→ WHAT THE TASK ASKS
Give back exactly the lines from the start of the entries below to the line holding "blue semicircle: (239, 94)", that line included, and leave every picture out.

→ SUPPLIED RECORDS

╔══

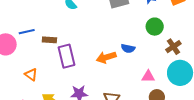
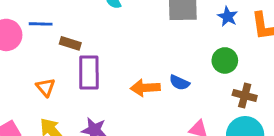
brown cross: (173, 47) -> (245, 95), turned 35
orange triangle: (31, 74) -> (45, 87), moved

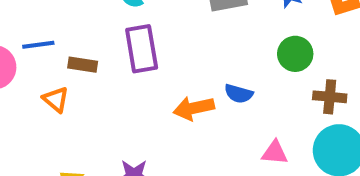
purple rectangle: (89, 72) -> (142, 49), moved
orange triangle: (45, 87) -> (56, 99), moved

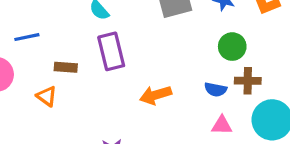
blue line: (38, 45) -> (27, 37), moved
blue semicircle: (239, 94) -> (216, 90), moved
brown cross: (330, 97) -> (248, 81), moved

╚══

→ TASK RESPONSE
brown cross: (173, 47) -> (245, 95), turned 35
orange triangle: (31, 74) -> (45, 87), moved

purple rectangle: (89, 72) -> (142, 49), moved
orange triangle: (45, 87) -> (56, 99), moved

blue line: (38, 45) -> (27, 37), moved
blue semicircle: (239, 94) -> (216, 90), moved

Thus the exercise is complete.